• Action item: These records need to be repeated exactly, every one of them.

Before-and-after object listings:
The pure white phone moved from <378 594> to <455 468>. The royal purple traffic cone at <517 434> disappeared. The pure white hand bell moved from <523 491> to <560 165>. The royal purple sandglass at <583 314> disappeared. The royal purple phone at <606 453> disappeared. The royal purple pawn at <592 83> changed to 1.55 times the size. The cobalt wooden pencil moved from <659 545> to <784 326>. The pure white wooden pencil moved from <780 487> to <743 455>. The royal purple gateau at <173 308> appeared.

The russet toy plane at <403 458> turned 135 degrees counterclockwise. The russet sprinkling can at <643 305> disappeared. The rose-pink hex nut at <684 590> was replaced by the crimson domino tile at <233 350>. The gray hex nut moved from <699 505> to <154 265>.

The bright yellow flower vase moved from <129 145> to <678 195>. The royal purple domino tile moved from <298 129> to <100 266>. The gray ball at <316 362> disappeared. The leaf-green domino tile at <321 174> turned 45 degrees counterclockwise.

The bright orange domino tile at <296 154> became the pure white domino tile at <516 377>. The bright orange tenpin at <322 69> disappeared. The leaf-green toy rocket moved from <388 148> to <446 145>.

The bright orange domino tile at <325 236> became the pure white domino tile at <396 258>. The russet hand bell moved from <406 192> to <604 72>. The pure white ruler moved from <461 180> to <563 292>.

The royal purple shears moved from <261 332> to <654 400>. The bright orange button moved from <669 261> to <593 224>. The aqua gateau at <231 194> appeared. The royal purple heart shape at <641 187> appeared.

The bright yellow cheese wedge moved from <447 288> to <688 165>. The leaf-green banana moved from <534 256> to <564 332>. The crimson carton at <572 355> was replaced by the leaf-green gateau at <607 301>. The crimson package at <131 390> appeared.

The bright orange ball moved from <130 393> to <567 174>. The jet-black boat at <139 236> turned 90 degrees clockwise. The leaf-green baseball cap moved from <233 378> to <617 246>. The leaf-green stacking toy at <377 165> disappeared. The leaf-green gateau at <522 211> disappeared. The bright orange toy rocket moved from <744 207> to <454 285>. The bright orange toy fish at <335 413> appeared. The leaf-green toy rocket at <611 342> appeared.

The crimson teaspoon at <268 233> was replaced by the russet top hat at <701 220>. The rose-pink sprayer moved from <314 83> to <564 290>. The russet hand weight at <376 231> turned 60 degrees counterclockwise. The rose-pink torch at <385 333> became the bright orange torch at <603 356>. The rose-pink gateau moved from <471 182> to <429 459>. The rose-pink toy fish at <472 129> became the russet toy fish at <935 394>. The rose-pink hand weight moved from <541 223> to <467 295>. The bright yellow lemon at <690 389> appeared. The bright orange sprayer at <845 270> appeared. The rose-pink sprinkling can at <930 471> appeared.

• Task response:
The pure white phone moved from <378 594> to <455 468>. The royal purple traffic cone at <517 434> disappeared. The pure white hand bell moved from <523 491> to <560 165>. The royal purple sandglass at <583 314> disappeared. The royal purple phone at <606 453> disappeared. The royal purple pawn at <592 83> changed to 1.55 times the size. The cobalt wooden pencil moved from <659 545> to <784 326>. The pure white wooden pencil moved from <780 487> to <743 455>. The royal purple gateau at <173 308> appeared.

The russet toy plane at <403 458> turned 135 degrees counterclockwise. The russet sprinkling can at <643 305> disappeared. The rose-pink hex nut at <684 590> was replaced by the crimson domino tile at <233 350>. The gray hex nut moved from <699 505> to <154 265>.

The bright yellow flower vase moved from <129 145> to <678 195>. The royal purple domino tile moved from <298 129> to <100 266>. The gray ball at <316 362> disappeared. The leaf-green domino tile at <321 174> turned 45 degrees counterclockwise.

The bright orange domino tile at <296 154> became the pure white domino tile at <516 377>. The bright orange tenpin at <322 69> disappeared. The leaf-green toy rocket moved from <388 148> to <446 145>.

The bright orange domino tile at <325 236> became the pure white domino tile at <396 258>. The russet hand bell moved from <406 192> to <604 72>. The pure white ruler moved from <461 180> to <563 292>.

The royal purple shears moved from <261 332> to <654 400>. The bright orange button moved from <669 261> to <593 224>. The aqua gateau at <231 194> appeared. The royal purple heart shape at <641 187> appeared.

The bright yellow cheese wedge moved from <447 288> to <688 165>. The leaf-green banana moved from <534 256> to <564 332>. The crimson carton at <572 355> was replaced by the leaf-green gateau at <607 301>. The crimson package at <131 390> appeared.

The bright orange ball moved from <130 393> to <567 174>. The jet-black boat at <139 236> turned 90 degrees clockwise. The leaf-green baseball cap moved from <233 378> to <617 246>. The leaf-green stacking toy at <377 165> disappeared. The leaf-green gateau at <522 211> disappeared. The bright orange toy rocket moved from <744 207> to <454 285>. The bright orange toy fish at <335 413> appeared. The leaf-green toy rocket at <611 342> appeared.

The crimson teaspoon at <268 233> was replaced by the russet top hat at <701 220>. The rose-pink sprayer moved from <314 83> to <564 290>. The russet hand weight at <376 231> turned 60 degrees counterclockwise. The rose-pink torch at <385 333> became the bright orange torch at <603 356>. The rose-pink gateau moved from <471 182> to <429 459>. The rose-pink toy fish at <472 129> became the russet toy fish at <935 394>. The rose-pink hand weight moved from <541 223> to <467 295>. The bright yellow lemon at <690 389> appeared. The bright orange sprayer at <845 270> appeared. The rose-pink sprinkling can at <930 471> appeared.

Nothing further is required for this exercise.